--- START ---

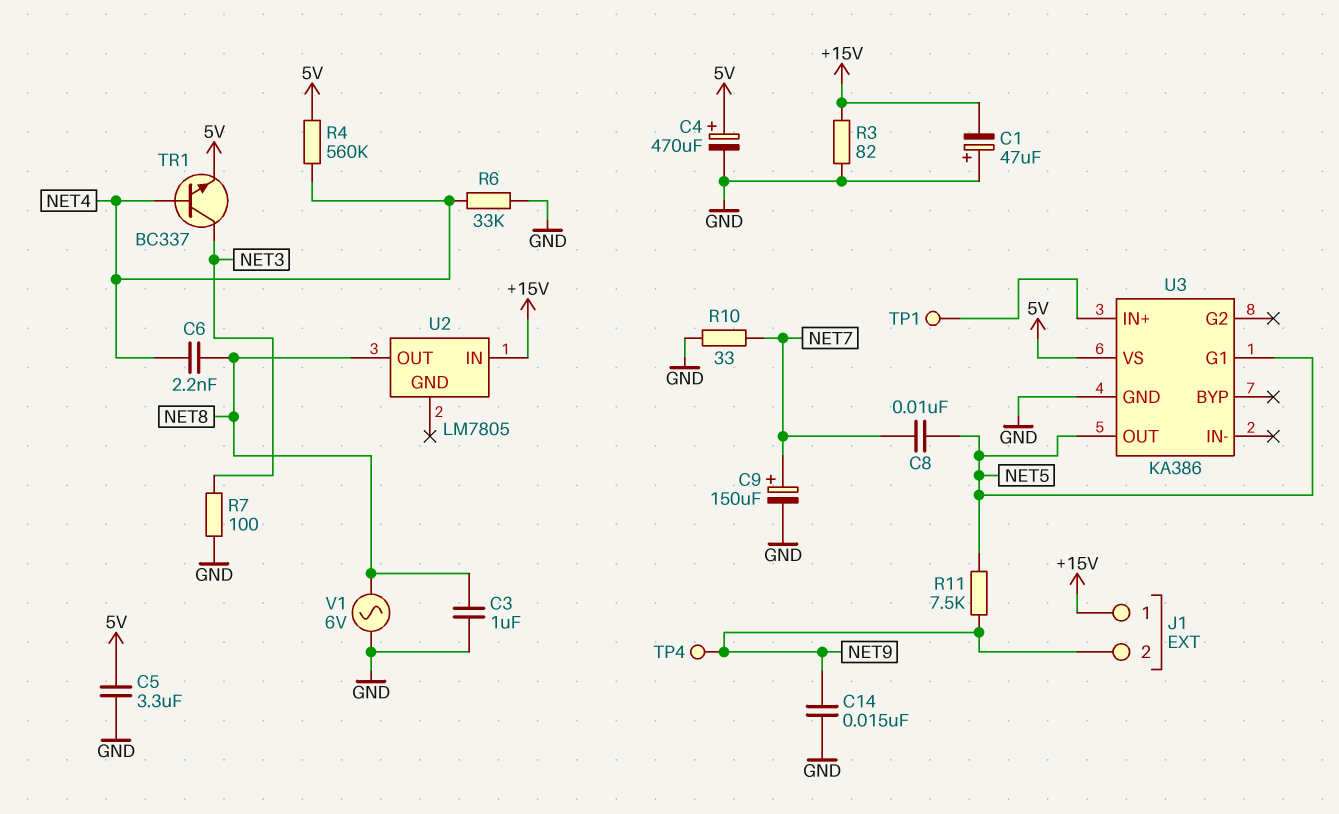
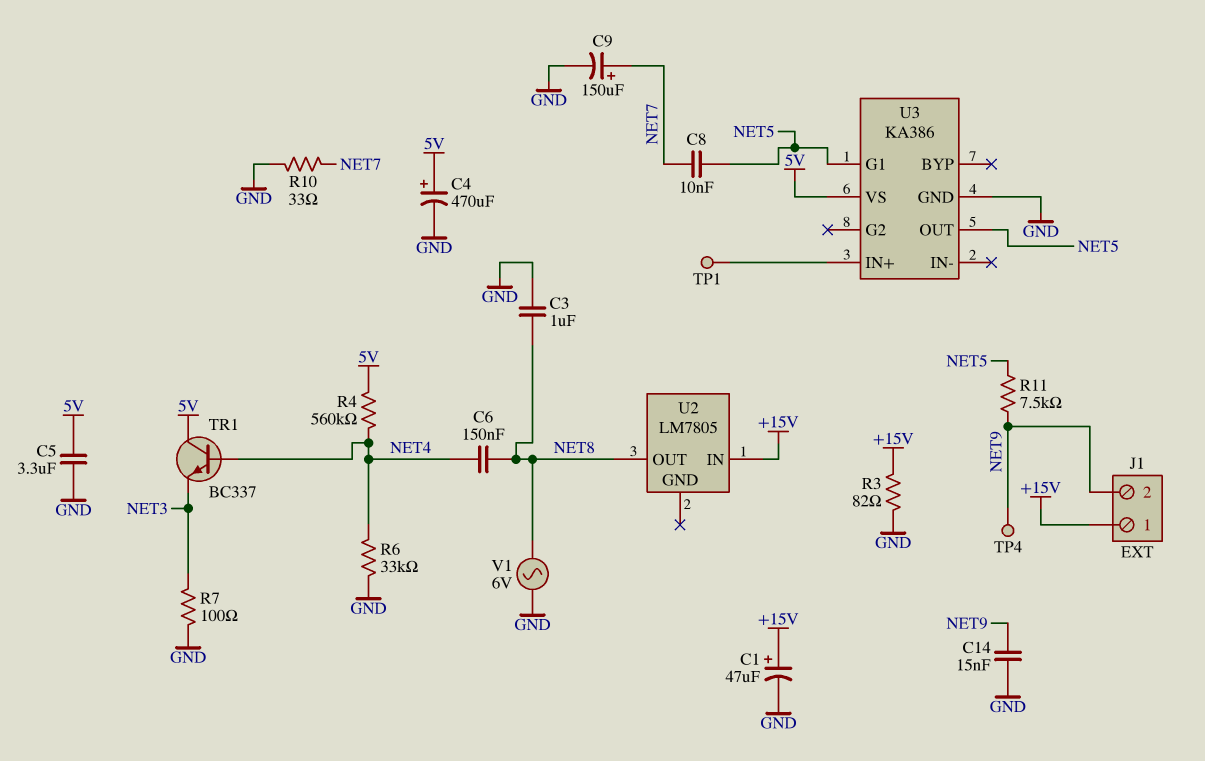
C1: 47uF (plus GND, minus +15V) -> 47uF (plus +15V, minus GND)
C6: 2.2nF (NET4, NET8) -> 150nF (NET4, NET8)
TR1: NPN BC337 (B NET4, C NET3, E 5V) -> NPN BC337 (B NET4, C 5V, E NET3)

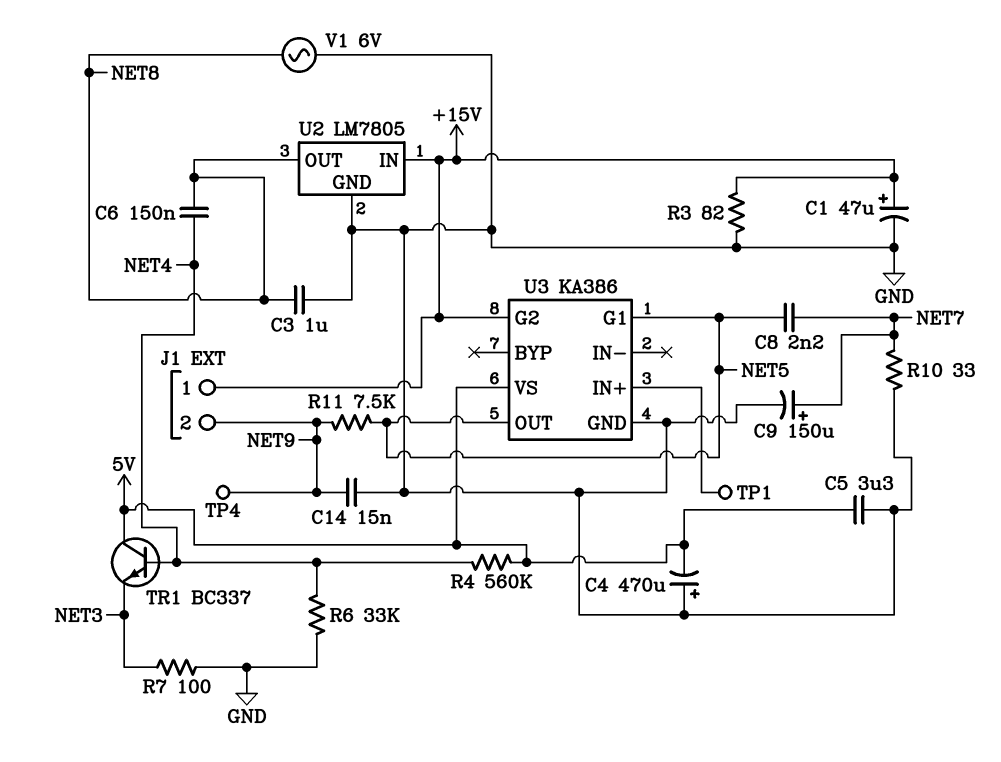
C4: 470uF (plus 5V, minus GND) -> 470uF (plus GND, minus 5V)
C8: 10nF (NET5, NET7) -> 2.2nF (NET5, NET7)
U2 pin GND: none -> GND
U3 pin G2: none -> +15V

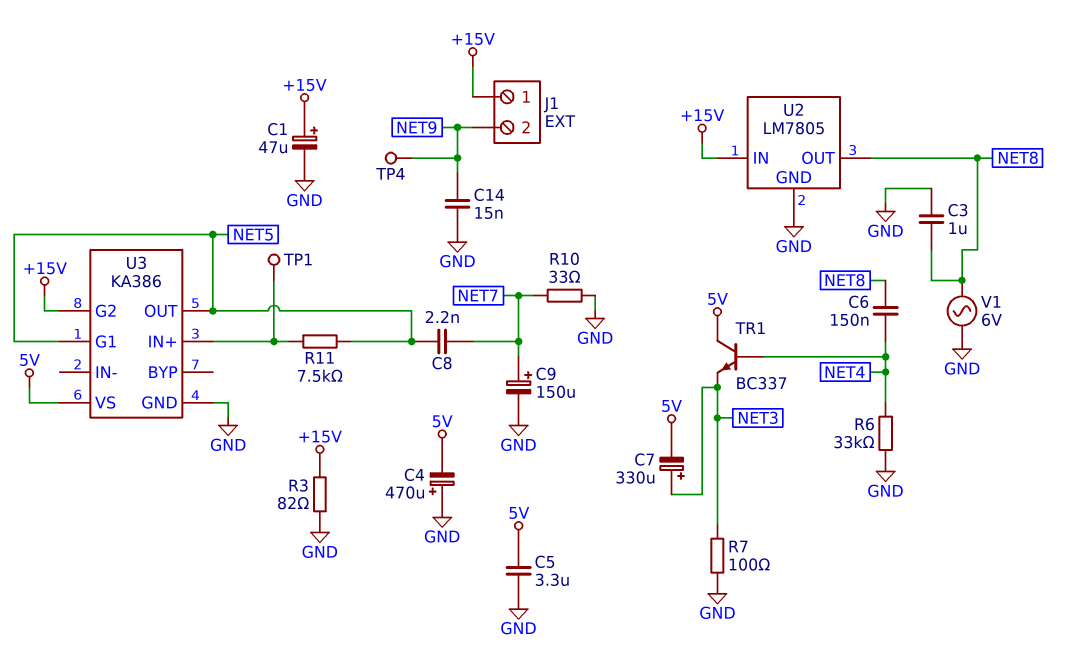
C7: none -> 330uF (plus NET3, minus 5V)
R4: 560k (5V, NET4) -> none
R11: 7.5k (NET5, NET9) -> 7.5k (NET5, U3/IN+)

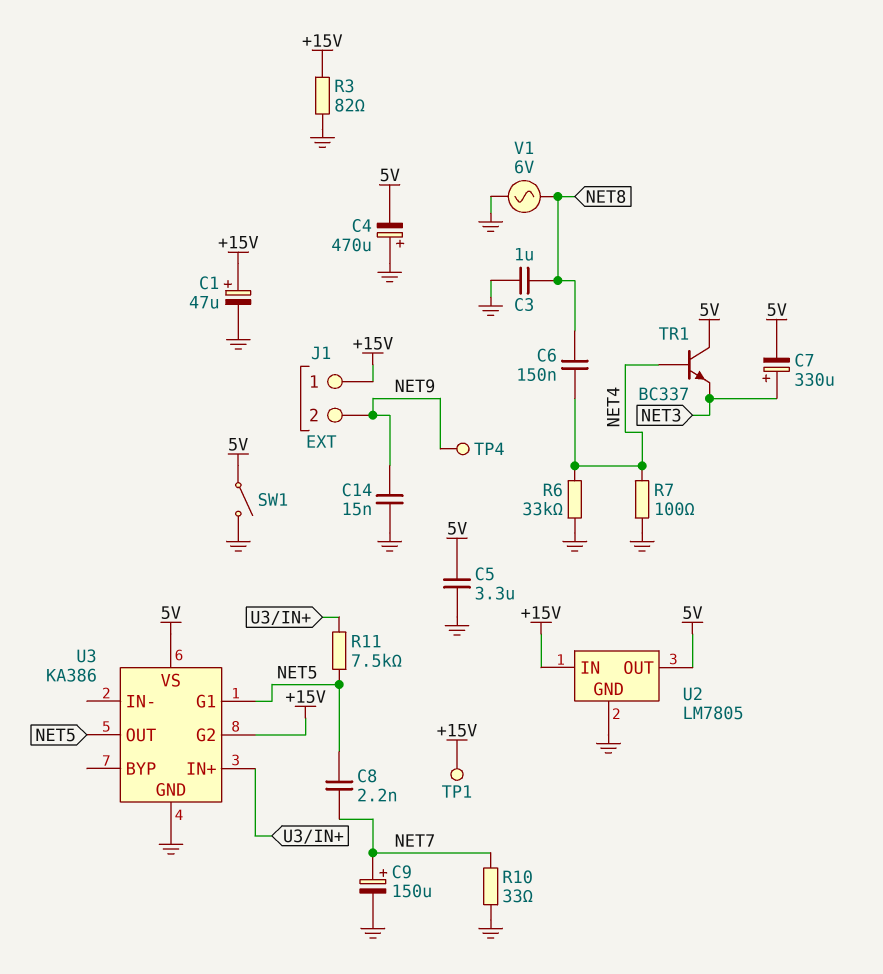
R7: 100 (GND, NET3) -> 100 (GND, NET4)
SW1: none -> switch (5V, GND)
TP1: test point (U3/IN+) -> test point (+15V)
U2 pin OUT: NET8 -> 5V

--- END ---

YOUR INSTRUCTIONS:
All lines in the entries above that include "minus" should be found and copied.

RESULT FOR THIS TASK:
C1: 47uF (plus GND, minus +15V) -> 47uF (plus +15V, minus GND)
C4: 470uF (plus 5V, minus GND) -> 470uF (plus GND, minus 5V)
C7: none -> 330uF (plus NET3, minus 5V)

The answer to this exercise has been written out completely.